Your goal: Every line below that holds "left" must be copied.

----- Provided information -----

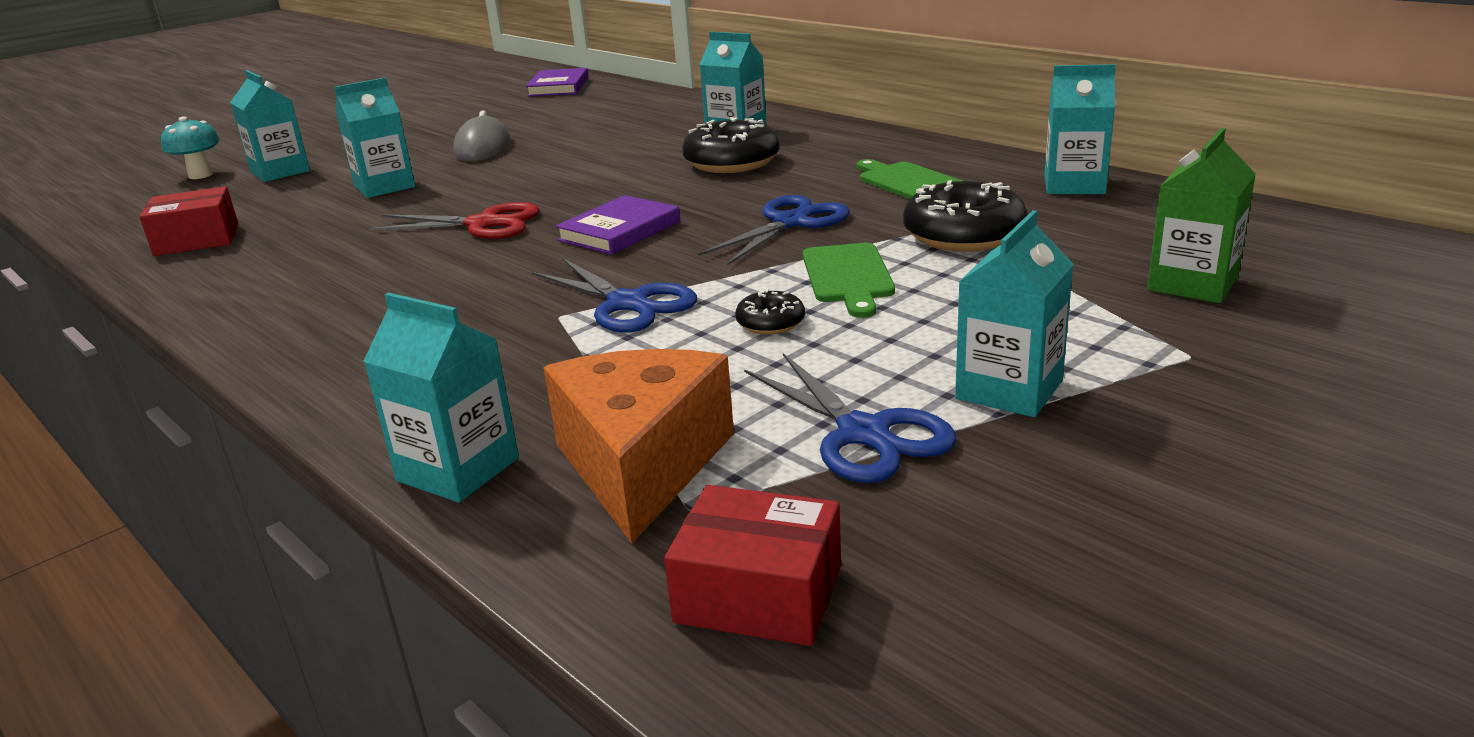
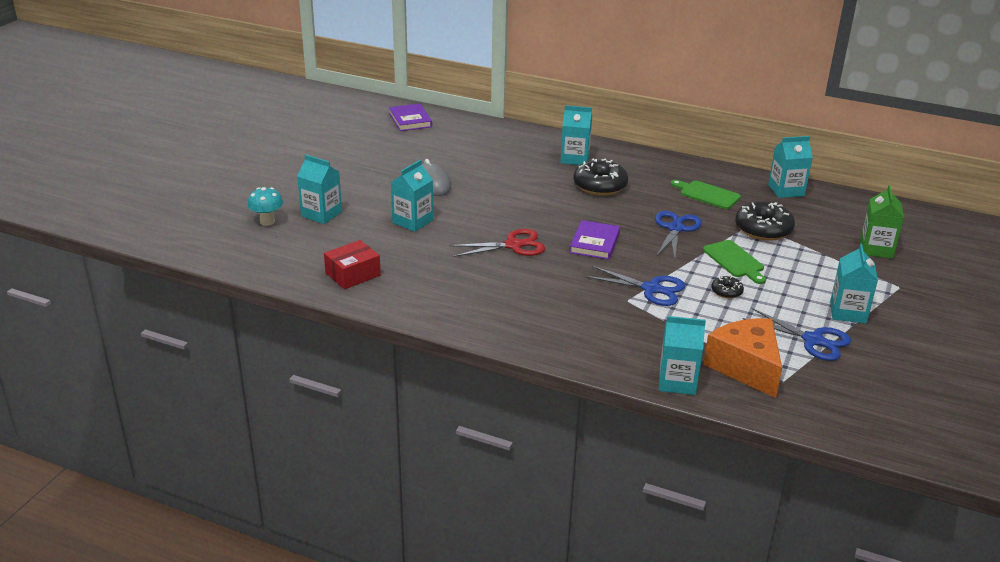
camera: 25 degrees left, 5 degrees up
red box [664,485,841,646] -> none

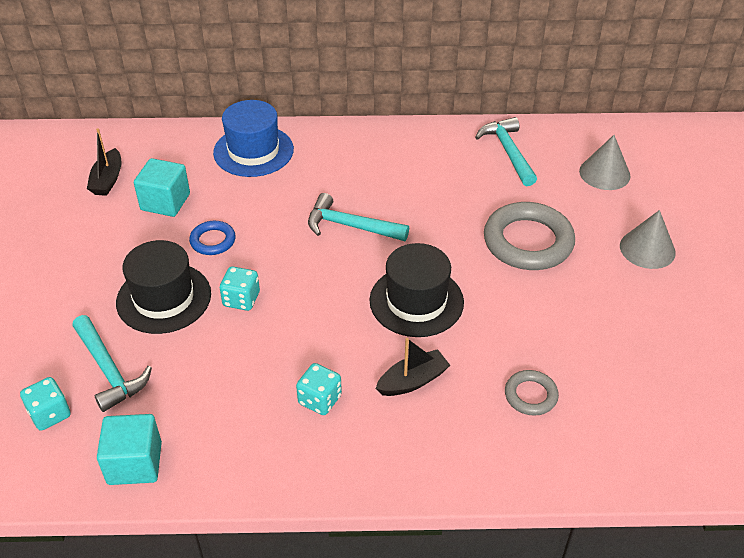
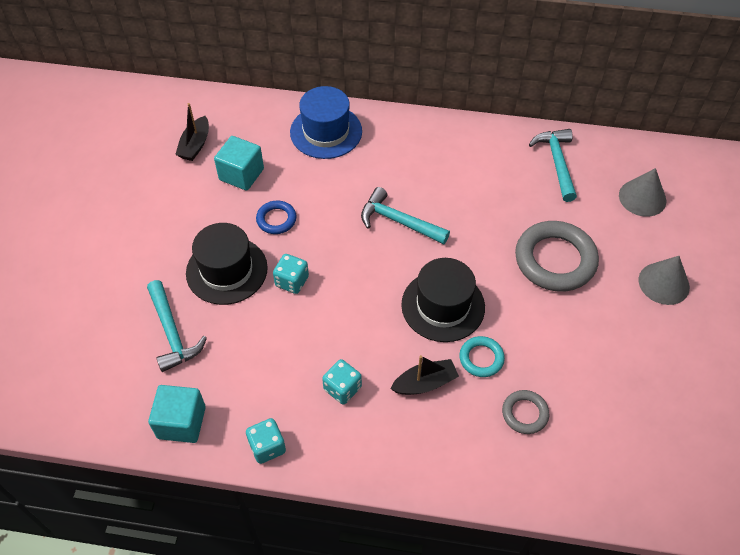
camera: 10 degrees right, 10 degrees up
turquoise dice [20,377,70,431] -> turquoise dice moved to [246,418,286,464]
none -> turquoise ring [459,336,505,377]

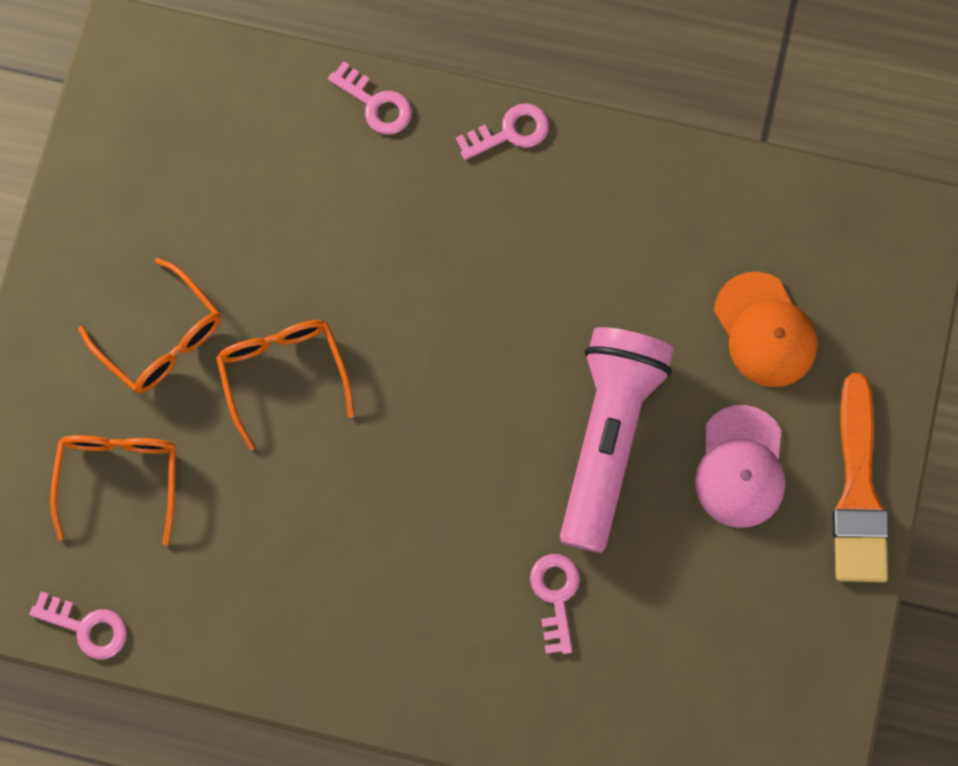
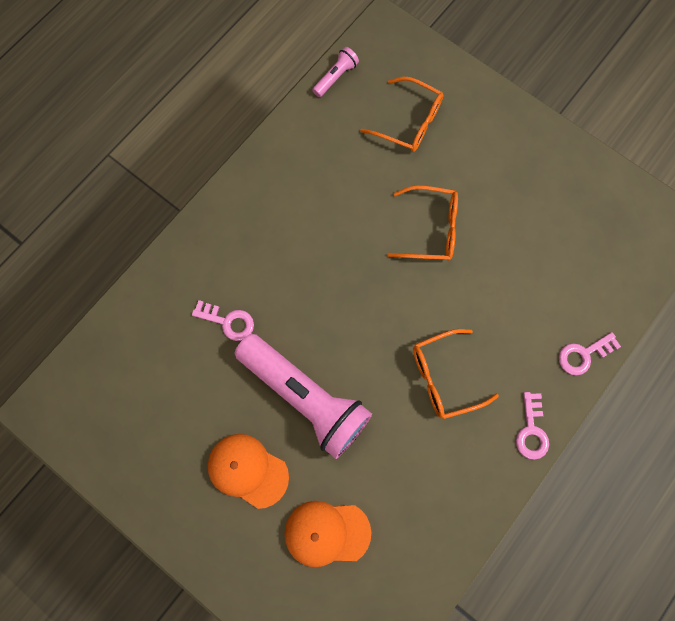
camera: 115 degrees right, 0 degrees up
pink key [29,591,127,659] -> pink flashlight [312,47,359,97]
orange glasses [78,258,221,393] -> orange glasses moved to [413,329,499,419]
pink cap [695,405,785,528] -> orange cap [208,434,289,509]
orange brush [832,373,889,582] -> none

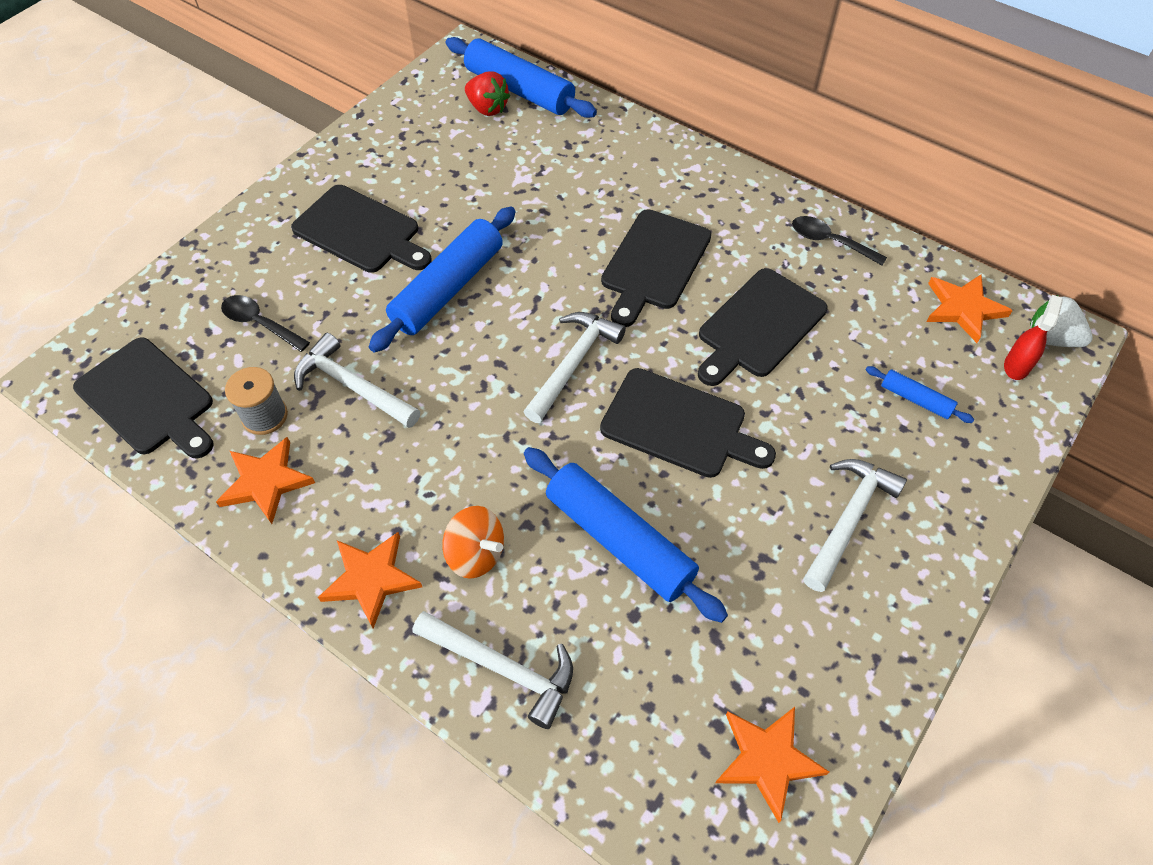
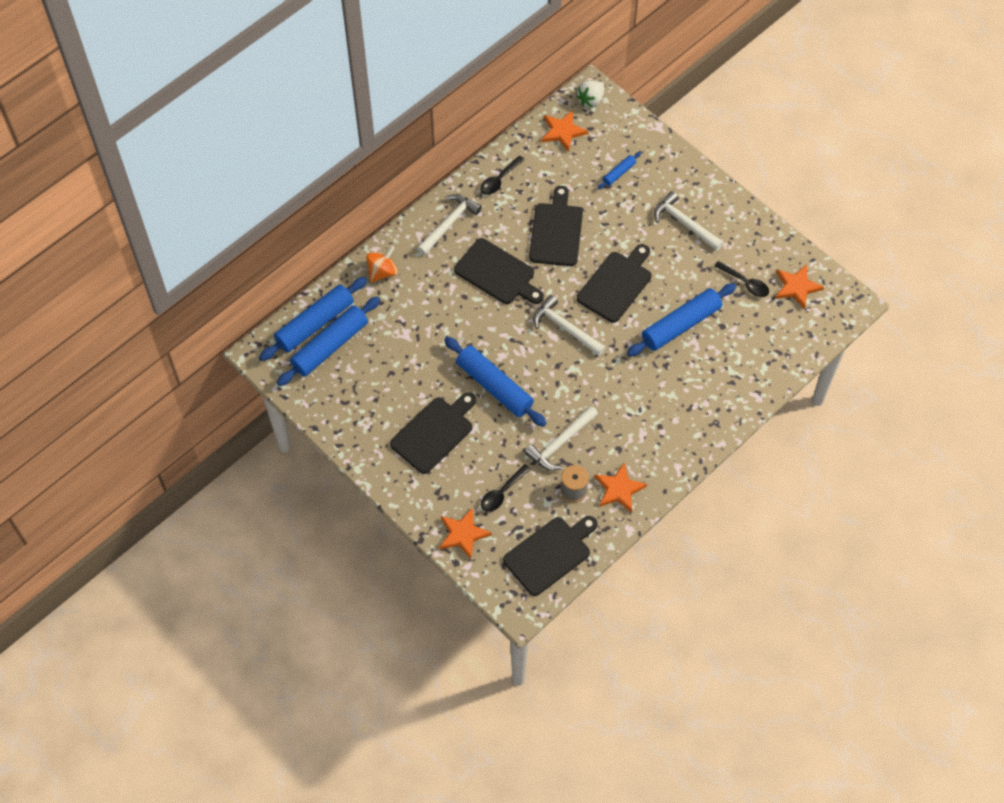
camera: 80 degrees left, 5 degrees up
orange star [318,532,422,629] -> orange star moved to [440,508,492,559]
white hammer [413,611,573,729] -> white hammer moved to [417,194,482,255]
orange spinning top [442,506,504,579] -> orange spinning top moved to [366,246,398,282]
red strawberry [465,71,510,116] -> blue rolling pin [277,297,380,386]
black cutting board [698,268,828,386] -> black cutting board turned 135 degrees counterclockwise [529,186,583,266]
red spray bottle [1004,295,1063,380] -> none
none -> black spoon [714,261,769,297]

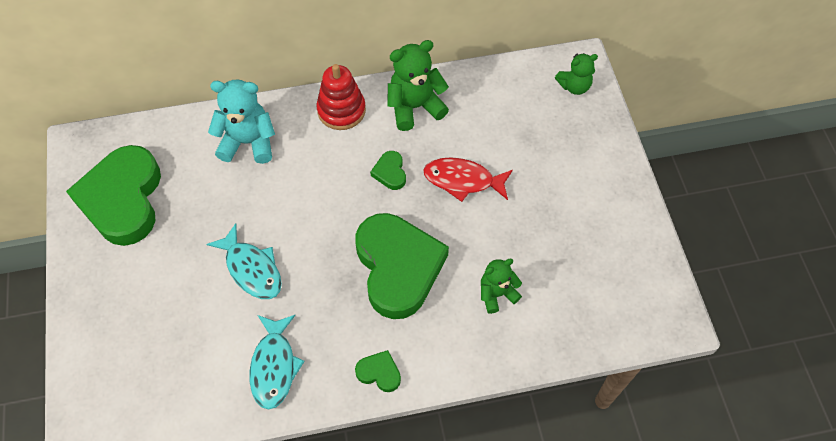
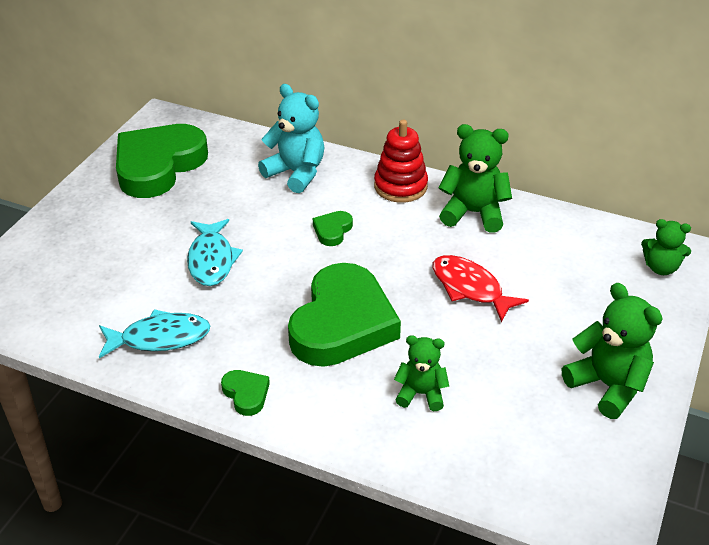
camera: 35 degrees right, 20 degrees down
turquoise fish [250,315,305,409] -> turquoise fish turned 135 degrees counterclockwise [99,309,210,359]
green heart [370,151,406,190] -> green heart moved to [313,211,353,246]
none -> green teddy bear [562,283,663,419]

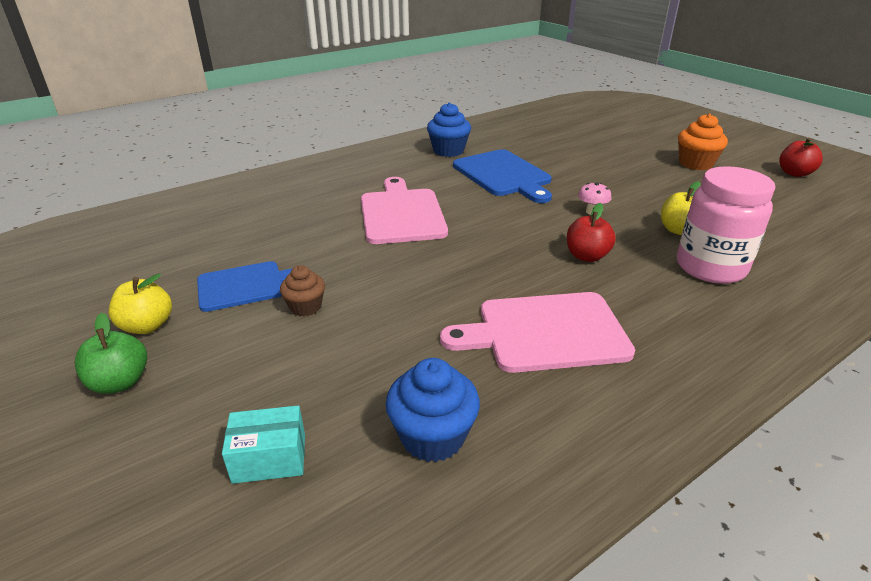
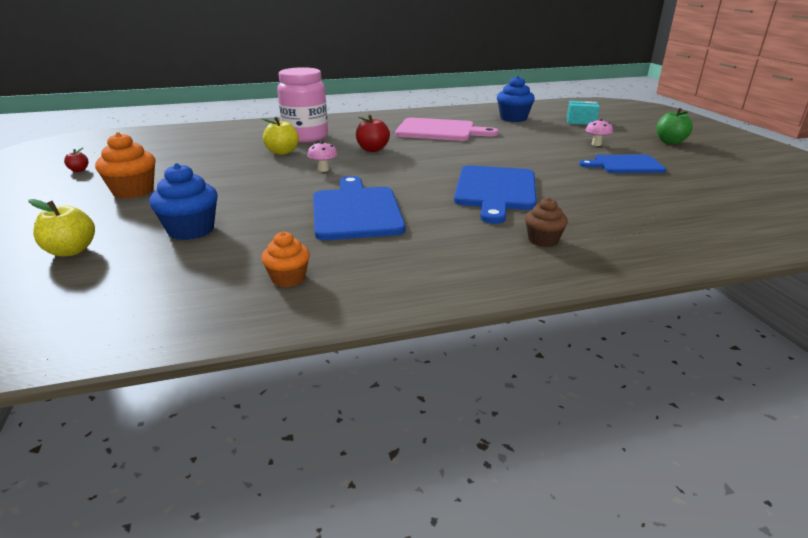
camera: 160 degrees left, 5 degrees down
yellow apple [108,274,172,334] -> yellow apple moved to [29,199,95,256]
brown cupcake [280,265,325,316] -> brown cupcake moved to [525,198,568,247]
pink cutting board [361,177,448,244] -> blue cutting board [454,165,536,224]
blue cupcake [427,102,471,157] -> blue cupcake moved to [149,163,218,240]
red apple [779,138,823,177] -> red apple [64,147,89,172], size x0.55
none -> orange cupcake [261,232,310,287]
none -> pink mushroom [585,119,613,146]

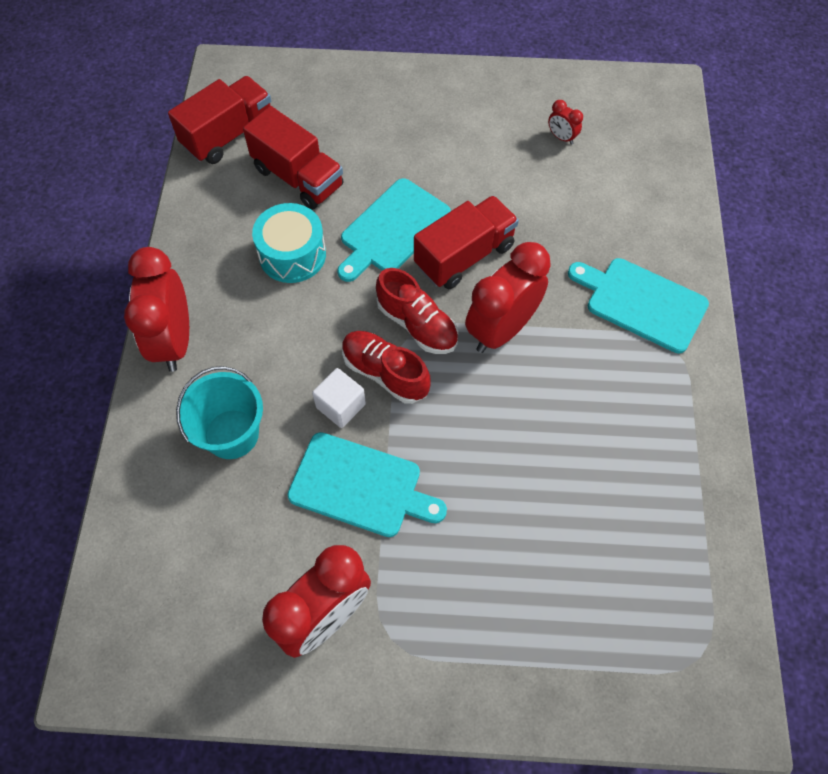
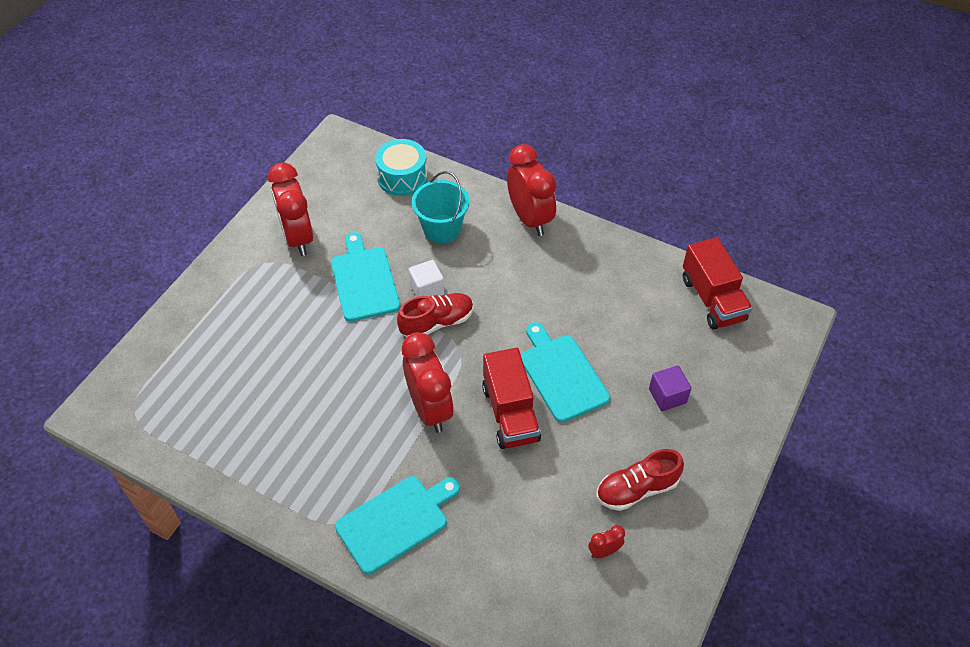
camera: 115 degrees right, 10 degrees down
red clock [124,247,189,372] -> red clock turned 45 degrees clockwise [507,144,556,236]
red truck [243,106,343,210] -> none
turquoise drum [252,203,326,283] -> turquoise drum moved to [375,139,428,196]
turquoise cutting board [287,432,447,537] -> turquoise cutting board turned 120 degrees clockwise [331,232,400,322]
red shoe [376,268,458,354] -> red shoe moved to [597,449,684,511]
none -> purple cube [649,366,692,411]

-----

Exercise answer:
camera: 25 degrees left, 5 degrees up
camera: 80 degrees left, 5 degrees up
camera: 160 degrees left, 5 degrees down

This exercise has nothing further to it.